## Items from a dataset
******************************

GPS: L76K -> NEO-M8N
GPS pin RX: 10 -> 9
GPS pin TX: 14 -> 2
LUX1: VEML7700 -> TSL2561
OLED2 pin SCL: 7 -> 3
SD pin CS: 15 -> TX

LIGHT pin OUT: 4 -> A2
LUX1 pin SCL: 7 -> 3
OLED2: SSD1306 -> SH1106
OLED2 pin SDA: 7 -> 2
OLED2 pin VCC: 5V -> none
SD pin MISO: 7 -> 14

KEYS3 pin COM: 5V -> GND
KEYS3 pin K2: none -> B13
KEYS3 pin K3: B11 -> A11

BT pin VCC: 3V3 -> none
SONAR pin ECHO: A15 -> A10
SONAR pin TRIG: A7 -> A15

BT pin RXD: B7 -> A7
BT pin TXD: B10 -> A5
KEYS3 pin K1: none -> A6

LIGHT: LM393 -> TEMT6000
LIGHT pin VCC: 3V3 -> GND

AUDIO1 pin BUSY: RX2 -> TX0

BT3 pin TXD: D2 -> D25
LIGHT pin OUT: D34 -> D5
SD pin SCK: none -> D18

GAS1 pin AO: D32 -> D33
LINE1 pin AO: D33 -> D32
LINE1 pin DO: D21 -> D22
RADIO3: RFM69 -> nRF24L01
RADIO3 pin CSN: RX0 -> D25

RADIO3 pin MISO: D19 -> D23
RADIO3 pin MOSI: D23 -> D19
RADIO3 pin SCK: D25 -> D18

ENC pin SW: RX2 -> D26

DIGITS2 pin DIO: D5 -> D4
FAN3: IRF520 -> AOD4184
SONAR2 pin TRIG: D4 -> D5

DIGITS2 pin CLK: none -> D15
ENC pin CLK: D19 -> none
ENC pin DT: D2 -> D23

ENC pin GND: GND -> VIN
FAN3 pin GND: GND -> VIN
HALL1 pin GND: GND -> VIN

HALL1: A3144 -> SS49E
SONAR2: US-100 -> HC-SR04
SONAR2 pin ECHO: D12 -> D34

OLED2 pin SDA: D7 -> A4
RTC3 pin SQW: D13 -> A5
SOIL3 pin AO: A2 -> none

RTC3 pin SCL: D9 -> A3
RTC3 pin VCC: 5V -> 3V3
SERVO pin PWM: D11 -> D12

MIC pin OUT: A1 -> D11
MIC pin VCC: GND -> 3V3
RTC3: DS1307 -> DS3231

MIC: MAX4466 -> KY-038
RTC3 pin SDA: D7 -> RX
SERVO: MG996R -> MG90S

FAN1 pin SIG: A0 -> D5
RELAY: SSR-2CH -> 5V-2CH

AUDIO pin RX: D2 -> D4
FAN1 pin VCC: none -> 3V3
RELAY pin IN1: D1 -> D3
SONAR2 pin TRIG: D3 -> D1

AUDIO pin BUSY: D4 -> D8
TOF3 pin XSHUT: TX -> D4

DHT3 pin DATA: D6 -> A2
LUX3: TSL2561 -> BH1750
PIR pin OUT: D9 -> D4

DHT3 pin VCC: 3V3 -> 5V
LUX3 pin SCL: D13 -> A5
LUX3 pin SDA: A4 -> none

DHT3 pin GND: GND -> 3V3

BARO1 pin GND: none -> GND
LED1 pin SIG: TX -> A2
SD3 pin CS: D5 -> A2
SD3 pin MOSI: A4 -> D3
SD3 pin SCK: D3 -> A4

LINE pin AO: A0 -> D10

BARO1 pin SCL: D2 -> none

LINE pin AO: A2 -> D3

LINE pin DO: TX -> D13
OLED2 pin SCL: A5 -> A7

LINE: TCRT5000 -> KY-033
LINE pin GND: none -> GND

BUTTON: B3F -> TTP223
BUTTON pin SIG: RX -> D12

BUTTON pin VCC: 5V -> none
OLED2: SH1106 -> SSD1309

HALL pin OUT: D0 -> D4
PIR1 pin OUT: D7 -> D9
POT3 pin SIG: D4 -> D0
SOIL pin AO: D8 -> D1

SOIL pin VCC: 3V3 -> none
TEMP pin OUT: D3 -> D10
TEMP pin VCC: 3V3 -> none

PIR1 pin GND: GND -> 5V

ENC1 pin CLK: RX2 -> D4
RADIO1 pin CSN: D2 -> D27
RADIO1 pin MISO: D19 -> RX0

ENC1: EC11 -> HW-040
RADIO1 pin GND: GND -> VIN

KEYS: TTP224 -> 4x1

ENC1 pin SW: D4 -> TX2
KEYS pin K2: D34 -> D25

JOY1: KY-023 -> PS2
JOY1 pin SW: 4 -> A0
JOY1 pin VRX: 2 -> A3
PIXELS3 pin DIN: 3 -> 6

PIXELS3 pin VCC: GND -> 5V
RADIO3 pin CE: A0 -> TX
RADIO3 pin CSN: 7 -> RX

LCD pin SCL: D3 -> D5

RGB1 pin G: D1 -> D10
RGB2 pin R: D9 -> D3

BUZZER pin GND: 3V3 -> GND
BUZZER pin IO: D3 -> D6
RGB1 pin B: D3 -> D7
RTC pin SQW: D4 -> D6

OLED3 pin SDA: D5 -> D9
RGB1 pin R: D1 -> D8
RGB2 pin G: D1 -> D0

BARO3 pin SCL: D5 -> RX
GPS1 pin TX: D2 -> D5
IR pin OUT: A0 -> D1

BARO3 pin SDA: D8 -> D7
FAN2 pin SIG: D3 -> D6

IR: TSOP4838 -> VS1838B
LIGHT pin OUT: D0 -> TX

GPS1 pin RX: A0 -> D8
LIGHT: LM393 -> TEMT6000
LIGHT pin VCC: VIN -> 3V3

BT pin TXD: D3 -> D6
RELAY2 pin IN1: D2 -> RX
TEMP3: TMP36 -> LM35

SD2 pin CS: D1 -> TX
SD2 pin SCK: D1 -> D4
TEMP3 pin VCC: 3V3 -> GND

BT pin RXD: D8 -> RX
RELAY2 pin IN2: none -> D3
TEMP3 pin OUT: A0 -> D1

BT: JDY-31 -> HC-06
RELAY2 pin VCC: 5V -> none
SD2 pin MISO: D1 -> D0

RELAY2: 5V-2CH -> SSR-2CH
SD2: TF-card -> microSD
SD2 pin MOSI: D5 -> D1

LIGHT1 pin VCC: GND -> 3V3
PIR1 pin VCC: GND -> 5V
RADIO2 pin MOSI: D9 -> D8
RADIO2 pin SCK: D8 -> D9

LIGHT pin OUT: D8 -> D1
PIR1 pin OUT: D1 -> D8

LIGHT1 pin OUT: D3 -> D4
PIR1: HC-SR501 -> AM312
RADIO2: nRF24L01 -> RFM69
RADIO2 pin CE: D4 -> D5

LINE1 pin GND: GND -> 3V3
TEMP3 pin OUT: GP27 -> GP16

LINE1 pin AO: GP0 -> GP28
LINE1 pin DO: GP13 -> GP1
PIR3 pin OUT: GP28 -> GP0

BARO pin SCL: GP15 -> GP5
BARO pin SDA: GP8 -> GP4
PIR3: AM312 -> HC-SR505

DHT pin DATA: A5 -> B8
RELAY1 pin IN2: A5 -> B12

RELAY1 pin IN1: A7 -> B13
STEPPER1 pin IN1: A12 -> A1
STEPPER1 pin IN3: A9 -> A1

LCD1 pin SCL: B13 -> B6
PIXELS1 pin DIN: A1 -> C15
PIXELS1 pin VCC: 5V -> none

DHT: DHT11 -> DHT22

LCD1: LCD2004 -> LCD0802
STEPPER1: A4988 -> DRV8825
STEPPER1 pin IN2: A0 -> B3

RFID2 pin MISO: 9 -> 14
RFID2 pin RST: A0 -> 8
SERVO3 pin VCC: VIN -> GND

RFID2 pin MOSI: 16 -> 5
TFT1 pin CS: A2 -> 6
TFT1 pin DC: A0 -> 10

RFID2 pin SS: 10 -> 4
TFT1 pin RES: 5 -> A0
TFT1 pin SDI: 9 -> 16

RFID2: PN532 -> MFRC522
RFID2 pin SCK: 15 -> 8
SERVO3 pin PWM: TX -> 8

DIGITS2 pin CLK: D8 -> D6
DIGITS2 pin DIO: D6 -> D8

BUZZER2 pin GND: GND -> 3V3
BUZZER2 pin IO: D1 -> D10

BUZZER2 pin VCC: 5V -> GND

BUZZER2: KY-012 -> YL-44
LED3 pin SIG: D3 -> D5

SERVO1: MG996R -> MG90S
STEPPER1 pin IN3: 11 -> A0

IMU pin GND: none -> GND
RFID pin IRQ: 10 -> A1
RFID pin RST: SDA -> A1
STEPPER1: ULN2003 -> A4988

******************************

## What you will do
Reproduce only the lines above, starting at the line with "JOY1: KY-023 -> PS2" and ending at the line with "PIR1 pin OUT: D1 -> D8", exactly as written.

## Solution for this exercise
JOY1: KY-023 -> PS2
JOY1 pin SW: 4 -> A0
JOY1 pin VRX: 2 -> A3
PIXELS3 pin DIN: 3 -> 6

PIXELS3 pin VCC: GND -> 5V
RADIO3 pin CE: A0 -> TX
RADIO3 pin CSN: 7 -> RX

LCD pin SCL: D3 -> D5

RGB1 pin G: D1 -> D10
RGB2 pin R: D9 -> D3

BUZZER pin GND: 3V3 -> GND
BUZZER pin IO: D3 -> D6
RGB1 pin B: D3 -> D7
RTC pin SQW: D4 -> D6

OLED3 pin SDA: D5 -> D9
RGB1 pin R: D1 -> D8
RGB2 pin G: D1 -> D0

BARO3 pin SCL: D5 -> RX
GPS1 pin TX: D2 -> D5
IR pin OUT: A0 -> D1

BARO3 pin SDA: D8 -> D7
FAN2 pin SIG: D3 -> D6

IR: TSOP4838 -> VS1838B
LIGHT pin OUT: D0 -> TX

GPS1 pin RX: A0 -> D8
LIGHT: LM393 -> TEMT6000
LIGHT pin VCC: VIN -> 3V3

BT pin TXD: D3 -> D6
RELAY2 pin IN1: D2 -> RX
TEMP3: TMP36 -> LM35

SD2 pin CS: D1 -> TX
SD2 pin SCK: D1 -> D4
TEMP3 pin VCC: 3V3 -> GND

BT pin RXD: D8 -> RX
RELAY2 pin IN2: none -> D3
TEMP3 pin OUT: A0 -> D1

BT: JDY-31 -> HC-06
RELAY2 pin VCC: 5V -> none
SD2 pin MISO: D1 -> D0

RELAY2: 5V-2CH -> SSR-2CH
SD2: TF-card -> microSD
SD2 pin MOSI: D5 -> D1

LIGHT1 pin VCC: GND -> 3V3
PIR1 pin VCC: GND -> 5V
RADIO2 pin MOSI: D9 -> D8
RADIO2 pin SCK: D8 -> D9

LIGHT pin OUT: D8 -> D1
PIR1 pin OUT: D1 -> D8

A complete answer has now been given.